Task brief: Your task is to return exactly the lines that run from the one containing "building: [91,350,162,410] -> none" through the end of the listing below, without any pictures.
(Entries provided Opens)
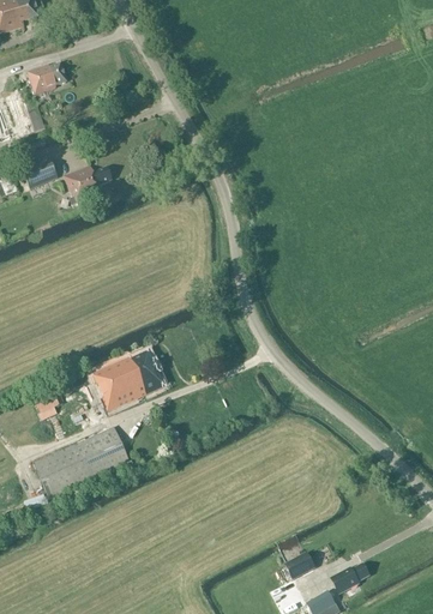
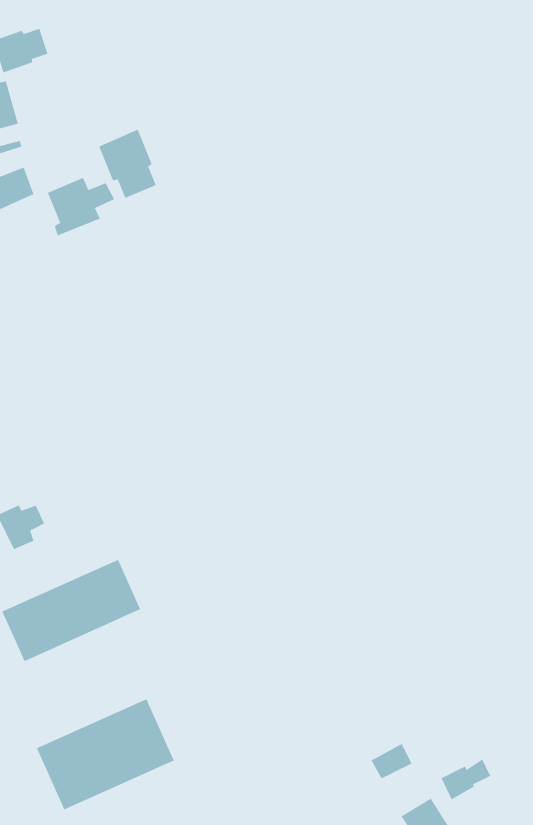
building: none -> [98,129,157,199]
building: [91,350,162,410] -> none
building: none -> [36,698,175,810]

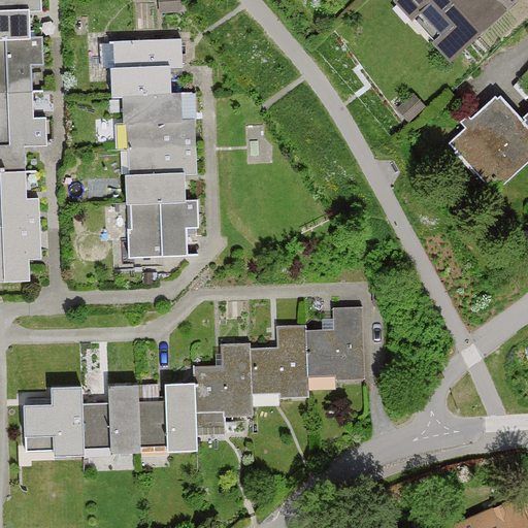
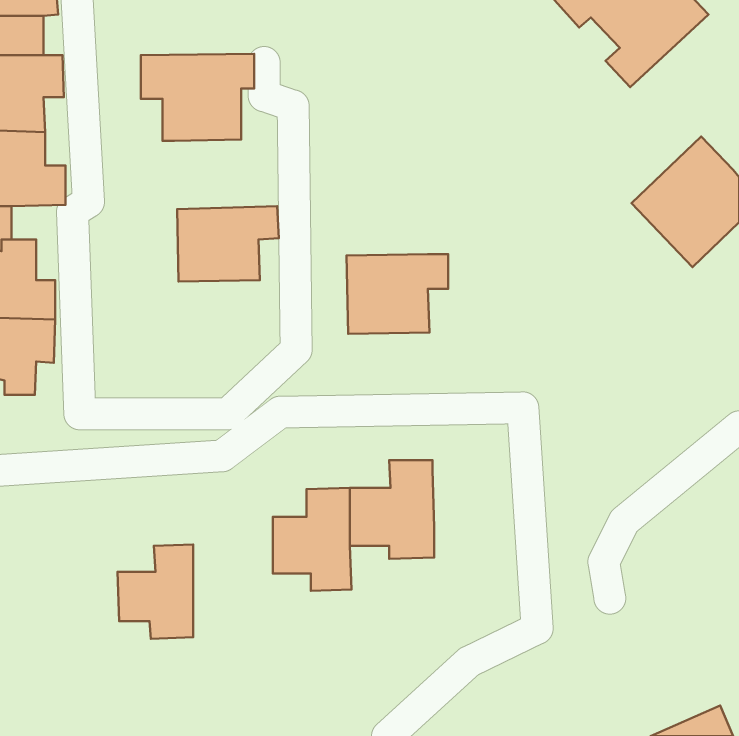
building: [124,99,197,148] -> none
building: [127,199,199,256] -> [347,254,448,334]
building: [307,308,364,383] -> none
building: [137,385,194,453] -> none
building: [25,390,85,455] -> none

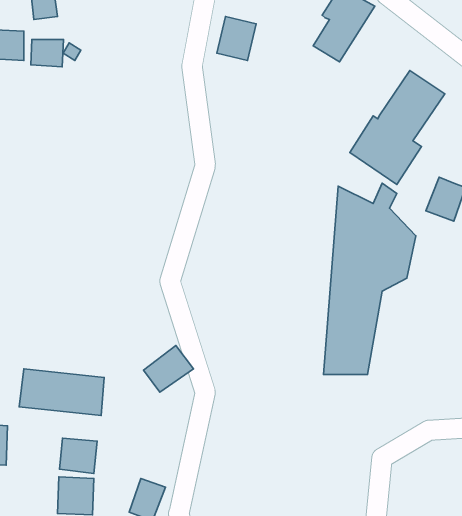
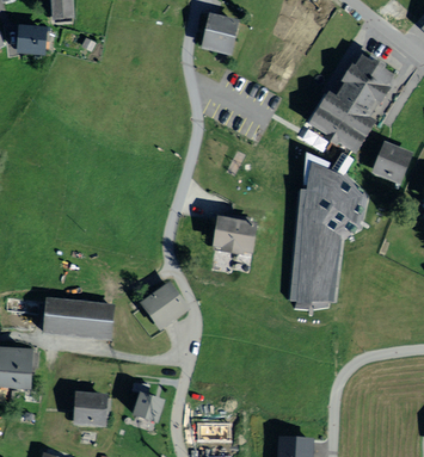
building: [31,39,63,67] -> none
building: none -> [217,221,253,251]
building: [60,438,97,474] -> none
(Entries provided Closes)
Result of this task:
building: [91,350,162,410] -> none
building: none -> [36,698,175,810]

building: [124,99,197,148] -> none
building: [127,199,199,256] -> [347,254,448,334]
building: [307,308,364,383] -> none
building: [137,385,194,453] -> none
building: [25,390,85,455] -> none

building: [31,39,63,67] -> none
building: none -> [217,221,253,251]
building: [60,438,97,474] -> none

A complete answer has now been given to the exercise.